Task — In the records below, begin at the line containing "KEYS pin K2: D3 -> RX" and end at the line containing "TOF1 pin SCL: A3 -> A4"; quote every line in that span exactly, including both boundary lines, and no others.

Source data —

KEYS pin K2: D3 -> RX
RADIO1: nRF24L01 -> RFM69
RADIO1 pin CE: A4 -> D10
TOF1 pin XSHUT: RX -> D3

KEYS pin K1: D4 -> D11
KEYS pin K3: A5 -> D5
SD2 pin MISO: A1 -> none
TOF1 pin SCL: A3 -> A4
* * *
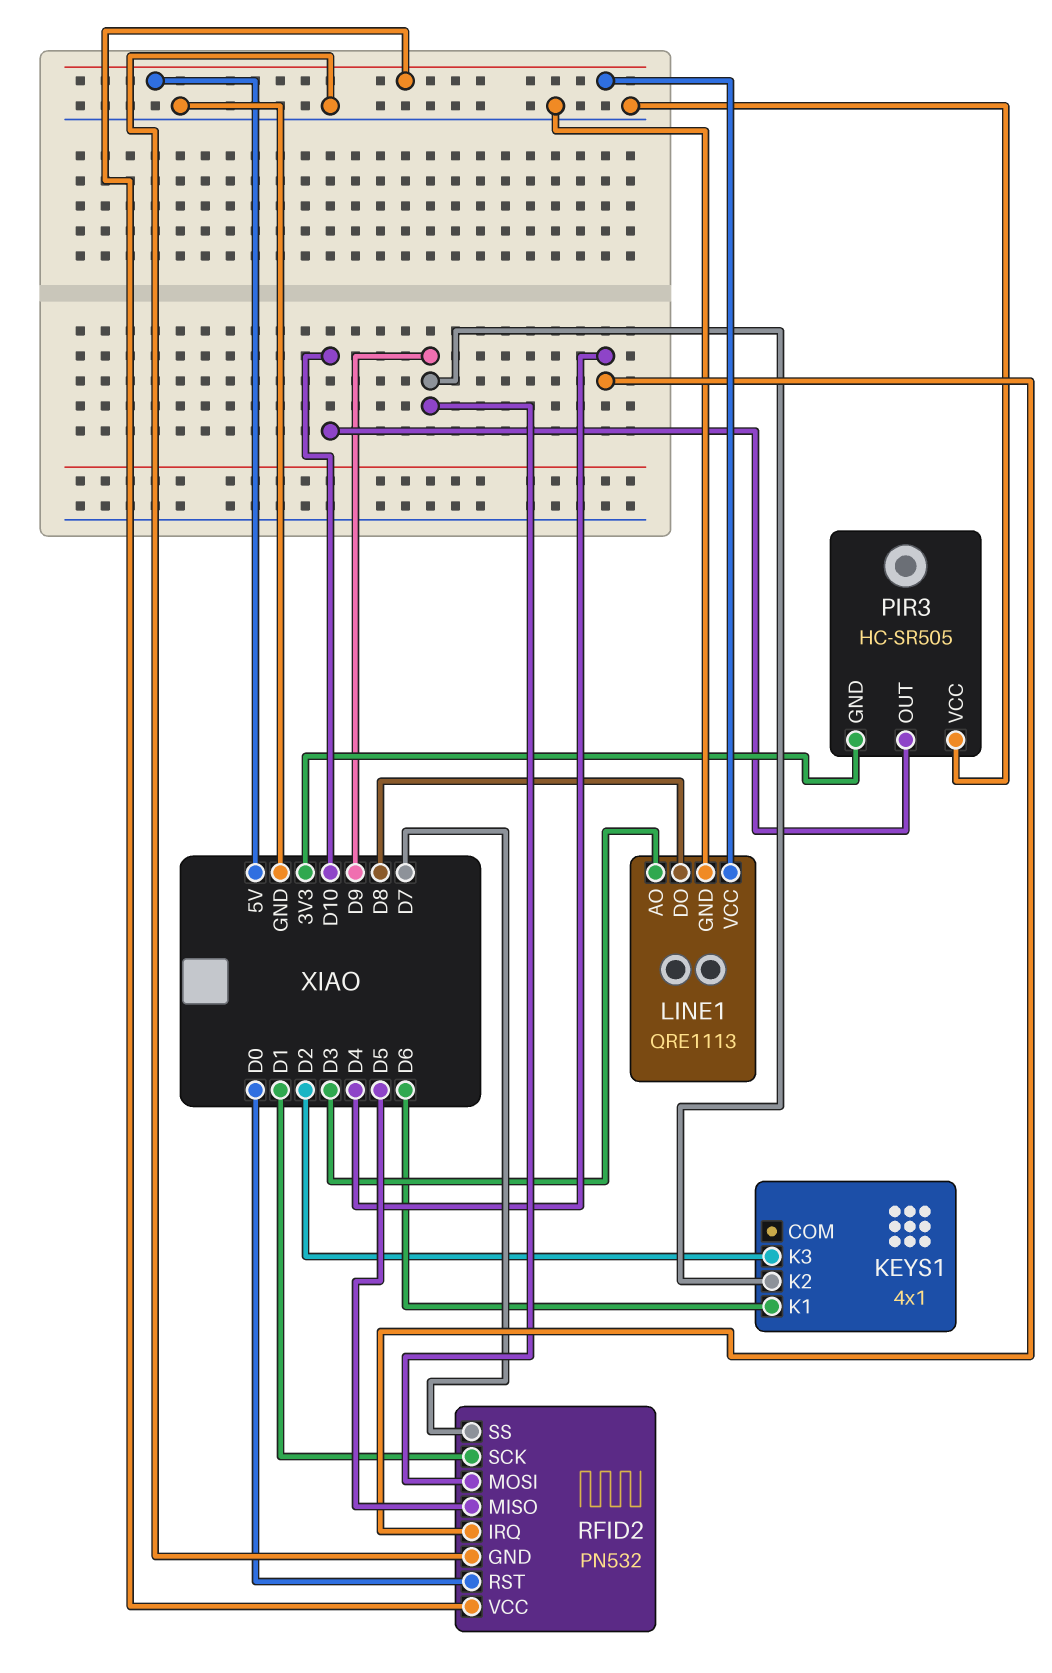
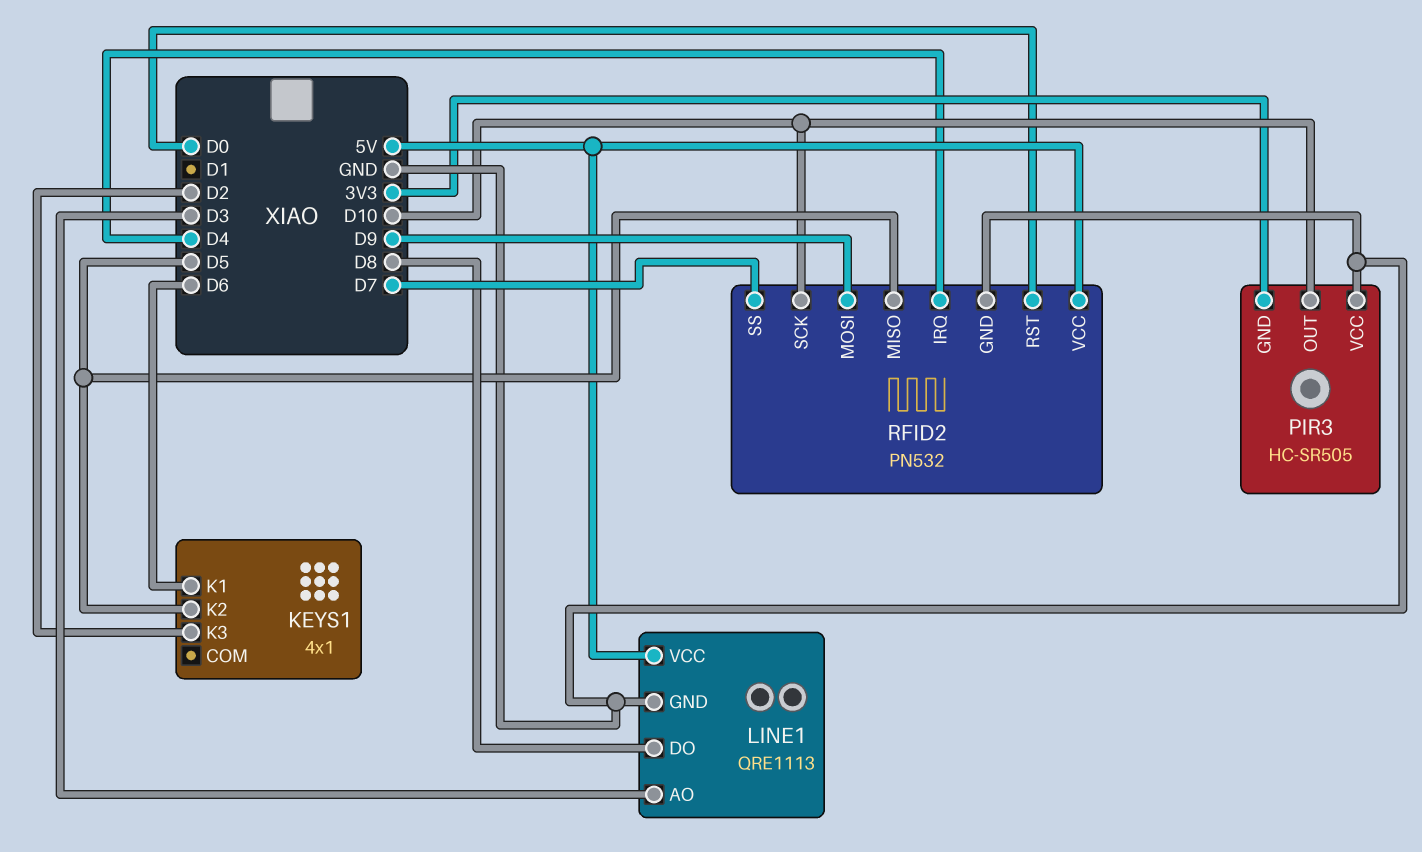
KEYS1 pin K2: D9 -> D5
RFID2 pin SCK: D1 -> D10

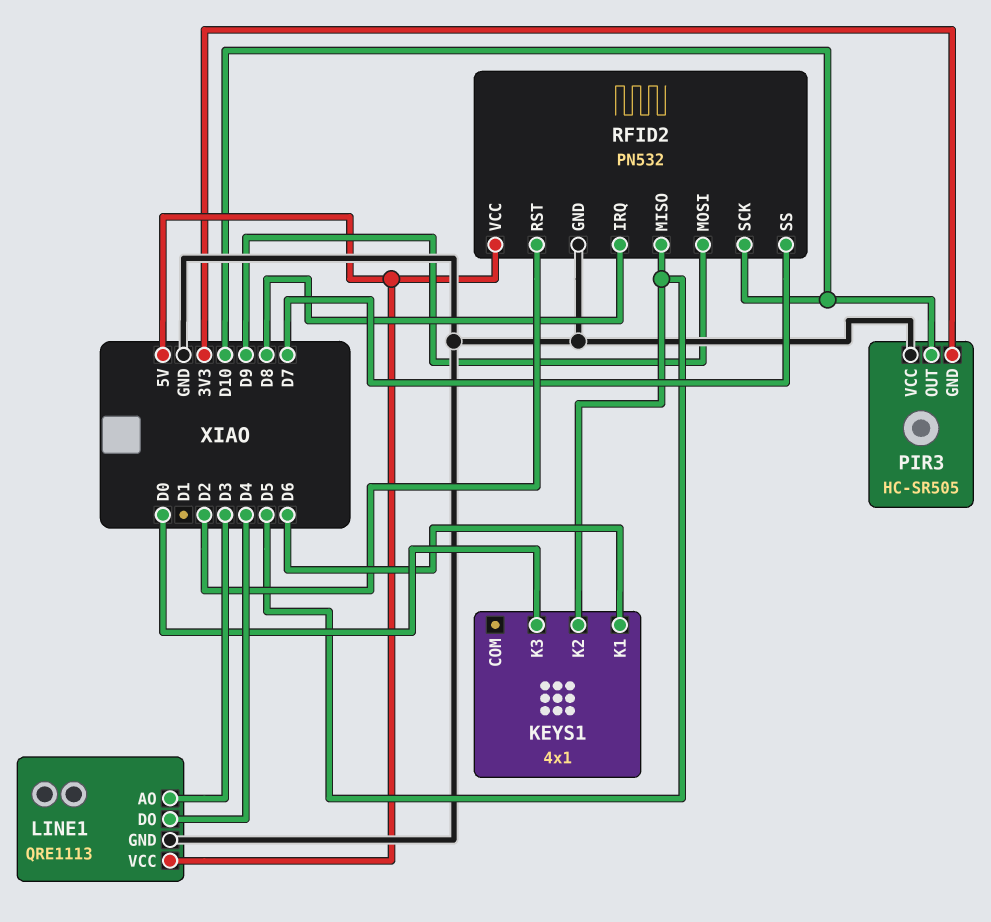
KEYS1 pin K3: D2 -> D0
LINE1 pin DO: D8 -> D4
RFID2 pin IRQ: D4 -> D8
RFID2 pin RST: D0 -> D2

Finished exercise —
KEYS pin K2: D3 -> RX
RADIO1: nRF24L01 -> RFM69
RADIO1 pin CE: A4 -> D10
TOF1 pin XSHUT: RX -> D3

KEYS pin K1: D4 -> D11
KEYS pin K3: A5 -> D5
SD2 pin MISO: A1 -> none
TOF1 pin SCL: A3 -> A4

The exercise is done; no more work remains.